Set down, exactly and with no pictures, the line that contains "SW1: button (0V, RESET) -> button (+12V, 0V)" and all lines after it in the listing.

——

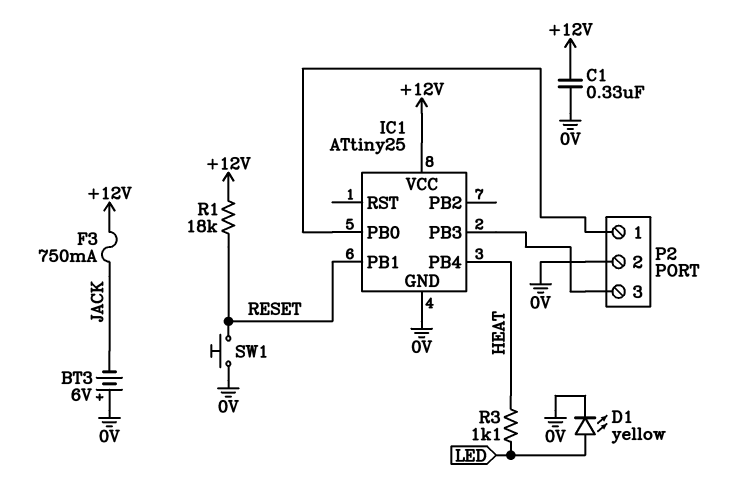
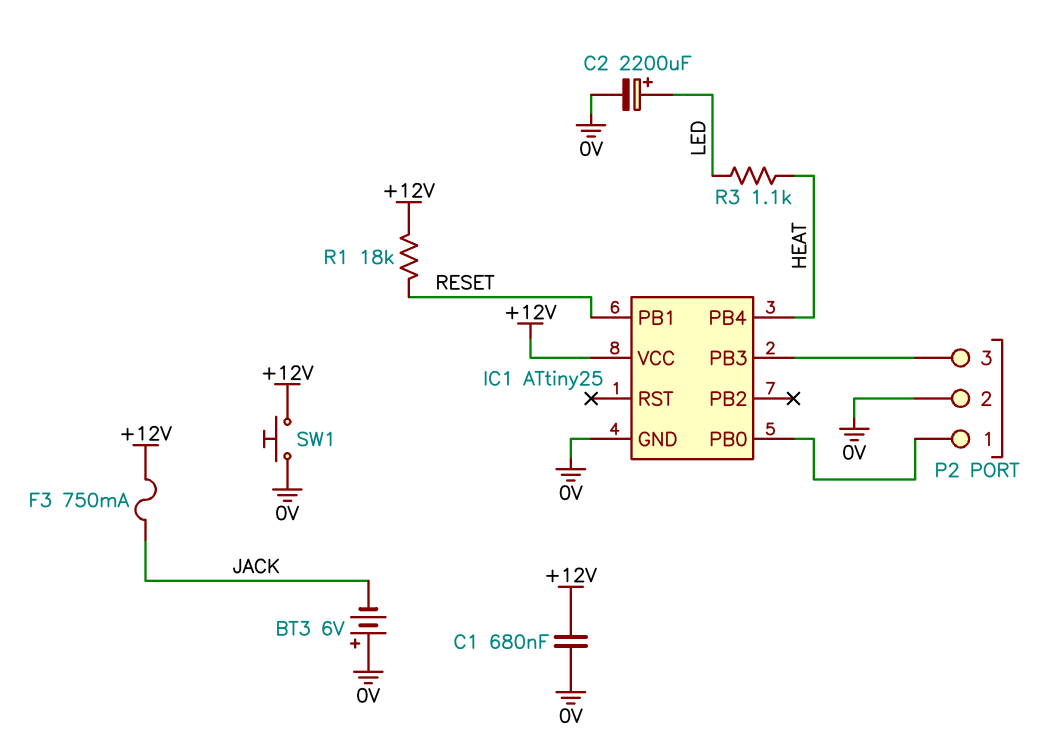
C1: 330nF (+12V, 0V) -> 680nF (+12V, 0V)
C2: none -> 2200uF (plus LED, minus 0V)
D1: LED yellow (A LED, K 0V) -> none
SW1: button (0V, RESET) -> button (+12V, 0V)

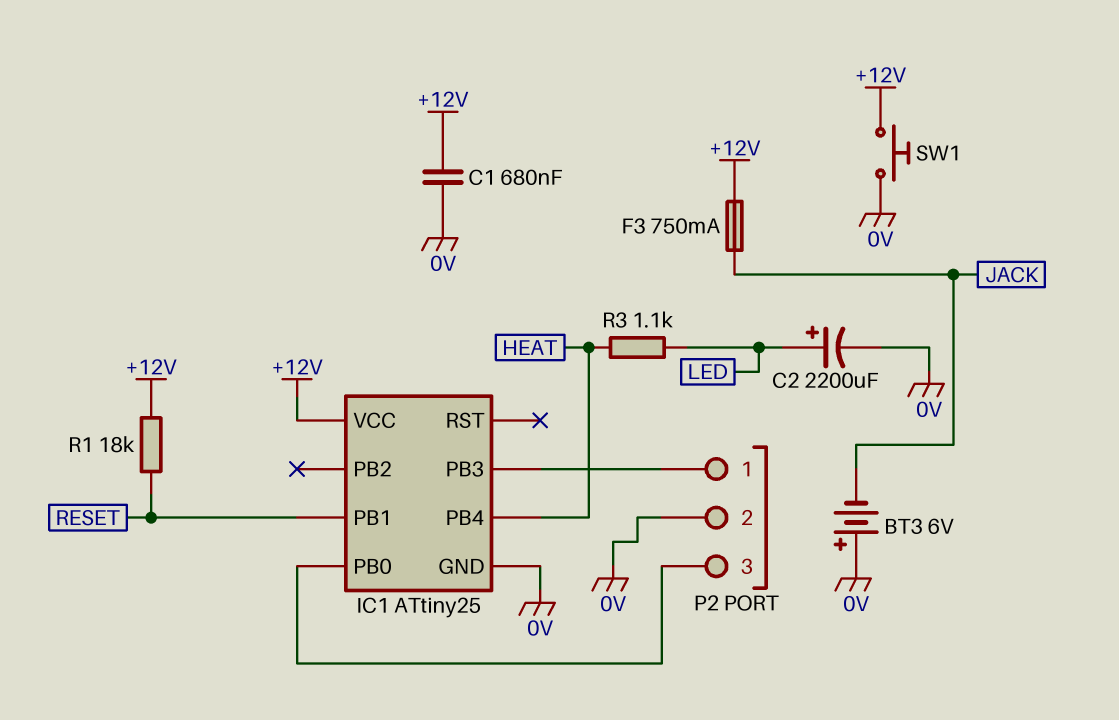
P2 pin 1: IC1/PB0 -> IC1/PB3
P2 pin 3: IC1/PB3 -> IC1/PB0

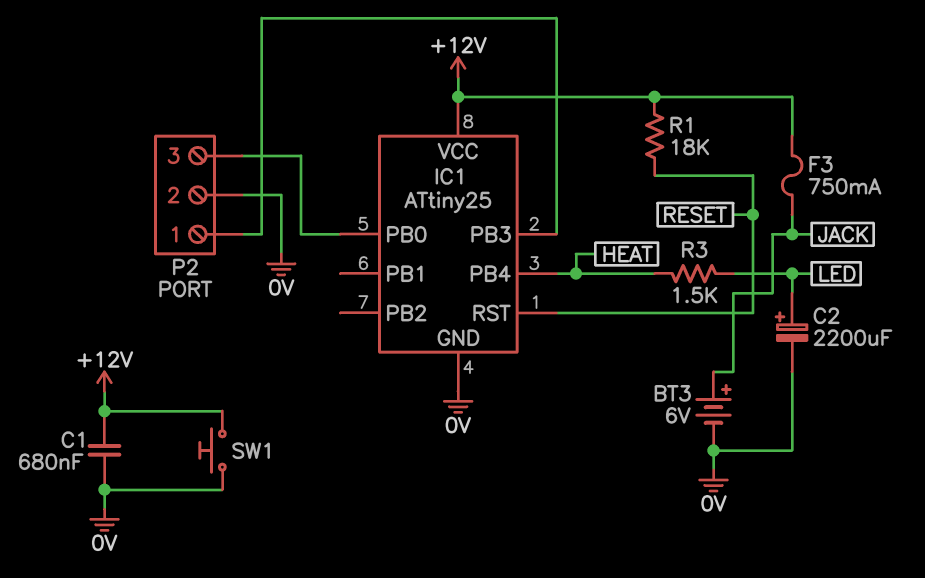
BT3: 6V (plus 0V, minus JACK) -> 6V (plus JACK, minus 0V)
IC1 pin PB1: RESET -> none
IC1 pin RST: none -> RESET
R3: 1.1k (HEAT, LED) -> 1.5k (HEAT, LED)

——

> **EXPECTED ANSWER**
SW1: button (0V, RESET) -> button (+12V, 0V)

P2 pin 1: IC1/PB0 -> IC1/PB3
P2 pin 3: IC1/PB3 -> IC1/PB0

BT3: 6V (plus 0V, minus JACK) -> 6V (plus JACK, minus 0V)
IC1 pin PB1: RESET -> none
IC1 pin RST: none -> RESET
R3: 1.1k (HEAT, LED) -> 1.5k (HEAT, LED)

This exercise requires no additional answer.